(Content revision data)
========

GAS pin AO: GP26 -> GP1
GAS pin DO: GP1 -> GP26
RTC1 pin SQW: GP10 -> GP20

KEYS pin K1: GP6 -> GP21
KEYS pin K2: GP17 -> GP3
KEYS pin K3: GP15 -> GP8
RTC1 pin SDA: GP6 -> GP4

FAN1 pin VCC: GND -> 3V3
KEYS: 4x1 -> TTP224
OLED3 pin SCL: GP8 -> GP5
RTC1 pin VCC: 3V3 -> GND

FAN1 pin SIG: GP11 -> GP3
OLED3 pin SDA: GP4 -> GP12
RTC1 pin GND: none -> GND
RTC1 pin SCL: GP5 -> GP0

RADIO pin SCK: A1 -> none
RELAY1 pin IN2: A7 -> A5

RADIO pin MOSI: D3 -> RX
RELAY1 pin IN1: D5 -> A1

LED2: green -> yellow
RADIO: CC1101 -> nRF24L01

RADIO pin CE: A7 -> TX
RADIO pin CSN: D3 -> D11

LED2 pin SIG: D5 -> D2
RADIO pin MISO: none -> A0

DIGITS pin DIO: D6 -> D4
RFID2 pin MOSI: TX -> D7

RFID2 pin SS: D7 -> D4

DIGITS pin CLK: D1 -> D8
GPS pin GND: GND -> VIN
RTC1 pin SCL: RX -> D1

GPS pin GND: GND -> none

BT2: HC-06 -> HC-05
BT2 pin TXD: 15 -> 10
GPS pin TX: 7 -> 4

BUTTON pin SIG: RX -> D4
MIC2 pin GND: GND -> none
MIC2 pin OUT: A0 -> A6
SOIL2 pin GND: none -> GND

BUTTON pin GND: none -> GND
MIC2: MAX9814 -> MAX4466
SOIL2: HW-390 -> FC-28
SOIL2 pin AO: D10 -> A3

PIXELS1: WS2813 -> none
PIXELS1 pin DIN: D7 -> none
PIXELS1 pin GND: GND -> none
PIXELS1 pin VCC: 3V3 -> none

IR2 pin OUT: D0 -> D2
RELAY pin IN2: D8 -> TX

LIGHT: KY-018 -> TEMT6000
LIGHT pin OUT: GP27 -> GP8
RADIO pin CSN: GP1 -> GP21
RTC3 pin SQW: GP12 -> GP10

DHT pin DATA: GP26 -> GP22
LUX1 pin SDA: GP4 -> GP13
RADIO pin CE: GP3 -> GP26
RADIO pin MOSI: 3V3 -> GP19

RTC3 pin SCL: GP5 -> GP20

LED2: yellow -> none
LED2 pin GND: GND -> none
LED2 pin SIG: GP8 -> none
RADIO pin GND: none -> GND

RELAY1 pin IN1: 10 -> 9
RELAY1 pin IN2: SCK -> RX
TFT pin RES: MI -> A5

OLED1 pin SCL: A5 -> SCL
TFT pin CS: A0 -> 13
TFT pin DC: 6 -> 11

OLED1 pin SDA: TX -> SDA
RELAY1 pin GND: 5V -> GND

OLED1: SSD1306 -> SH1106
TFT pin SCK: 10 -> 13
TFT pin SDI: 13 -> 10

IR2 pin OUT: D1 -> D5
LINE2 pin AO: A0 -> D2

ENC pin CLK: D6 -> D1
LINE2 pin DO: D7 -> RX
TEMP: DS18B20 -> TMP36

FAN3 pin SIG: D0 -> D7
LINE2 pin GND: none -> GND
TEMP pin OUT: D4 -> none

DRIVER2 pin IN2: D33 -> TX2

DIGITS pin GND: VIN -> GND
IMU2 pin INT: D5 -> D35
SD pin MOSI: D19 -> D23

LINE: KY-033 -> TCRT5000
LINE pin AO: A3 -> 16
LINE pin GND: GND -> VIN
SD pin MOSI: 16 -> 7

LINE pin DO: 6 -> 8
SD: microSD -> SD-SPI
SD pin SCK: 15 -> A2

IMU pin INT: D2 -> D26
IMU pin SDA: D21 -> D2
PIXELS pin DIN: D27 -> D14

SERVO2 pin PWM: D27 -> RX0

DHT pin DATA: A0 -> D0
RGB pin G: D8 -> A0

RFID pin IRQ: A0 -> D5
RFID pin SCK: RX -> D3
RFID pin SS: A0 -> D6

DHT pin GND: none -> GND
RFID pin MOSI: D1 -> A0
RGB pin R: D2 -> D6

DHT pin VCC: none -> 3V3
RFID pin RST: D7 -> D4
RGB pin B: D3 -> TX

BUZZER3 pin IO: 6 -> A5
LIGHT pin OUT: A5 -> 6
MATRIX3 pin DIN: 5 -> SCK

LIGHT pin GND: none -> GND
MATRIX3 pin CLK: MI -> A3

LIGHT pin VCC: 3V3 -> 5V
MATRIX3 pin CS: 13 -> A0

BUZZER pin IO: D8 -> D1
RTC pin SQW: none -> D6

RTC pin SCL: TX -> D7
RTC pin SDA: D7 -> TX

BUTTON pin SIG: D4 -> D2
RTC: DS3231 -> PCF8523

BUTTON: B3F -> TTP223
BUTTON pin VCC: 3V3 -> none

========

Please state how many lines of the records hold the word "DIGITS", and write nothing but that number.

3